• Records provided:
--------
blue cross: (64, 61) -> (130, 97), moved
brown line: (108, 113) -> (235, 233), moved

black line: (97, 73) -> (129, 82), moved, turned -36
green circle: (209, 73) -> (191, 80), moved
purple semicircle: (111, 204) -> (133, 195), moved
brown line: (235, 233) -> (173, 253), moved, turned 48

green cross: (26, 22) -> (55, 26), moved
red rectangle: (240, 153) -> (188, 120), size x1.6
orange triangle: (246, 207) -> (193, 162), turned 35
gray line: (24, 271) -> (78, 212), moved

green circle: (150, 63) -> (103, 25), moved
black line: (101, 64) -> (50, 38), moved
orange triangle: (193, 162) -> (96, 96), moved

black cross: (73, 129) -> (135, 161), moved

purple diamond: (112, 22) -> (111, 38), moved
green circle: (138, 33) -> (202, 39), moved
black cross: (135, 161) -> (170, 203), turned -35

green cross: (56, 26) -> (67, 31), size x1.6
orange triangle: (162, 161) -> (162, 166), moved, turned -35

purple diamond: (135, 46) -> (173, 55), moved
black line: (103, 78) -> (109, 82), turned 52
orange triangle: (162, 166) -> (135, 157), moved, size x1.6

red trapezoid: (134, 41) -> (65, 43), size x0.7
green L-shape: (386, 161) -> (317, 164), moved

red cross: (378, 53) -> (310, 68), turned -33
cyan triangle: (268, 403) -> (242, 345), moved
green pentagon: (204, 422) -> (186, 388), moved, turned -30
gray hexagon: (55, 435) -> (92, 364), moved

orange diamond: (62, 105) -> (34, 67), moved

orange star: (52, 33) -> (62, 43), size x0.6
--------
• Task item:
Repeat the full set of records exactly.

• Solution for this exercise:
blue cross: (64, 61) -> (130, 97), moved
brown line: (108, 113) -> (235, 233), moved

black line: (97, 73) -> (129, 82), moved, turned -36
green circle: (209, 73) -> (191, 80), moved
purple semicircle: (111, 204) -> (133, 195), moved
brown line: (235, 233) -> (173, 253), moved, turned 48

green cross: (26, 22) -> (55, 26), moved
red rectangle: (240, 153) -> (188, 120), size x1.6
orange triangle: (246, 207) -> (193, 162), turned 35
gray line: (24, 271) -> (78, 212), moved

green circle: (150, 63) -> (103, 25), moved
black line: (101, 64) -> (50, 38), moved
orange triangle: (193, 162) -> (96, 96), moved

black cross: (73, 129) -> (135, 161), moved

purple diamond: (112, 22) -> (111, 38), moved
green circle: (138, 33) -> (202, 39), moved
black cross: (135, 161) -> (170, 203), turned -35

green cross: (56, 26) -> (67, 31), size x1.6
orange triangle: (162, 161) -> (162, 166), moved, turned -35

purple diamond: (135, 46) -> (173, 55), moved
black line: (103, 78) -> (109, 82), turned 52
orange triangle: (162, 166) -> (135, 157), moved, size x1.6

red trapezoid: (134, 41) -> (65, 43), size x0.7
green L-shape: (386, 161) -> (317, 164), moved

red cross: (378, 53) -> (310, 68), turned -33
cyan triangle: (268, 403) -> (242, 345), moved
green pentagon: (204, 422) -> (186, 388), moved, turned -30
gray hexagon: (55, 435) -> (92, 364), moved

orange diamond: (62, 105) -> (34, 67), moved

orange star: (52, 33) -> (62, 43), size x0.6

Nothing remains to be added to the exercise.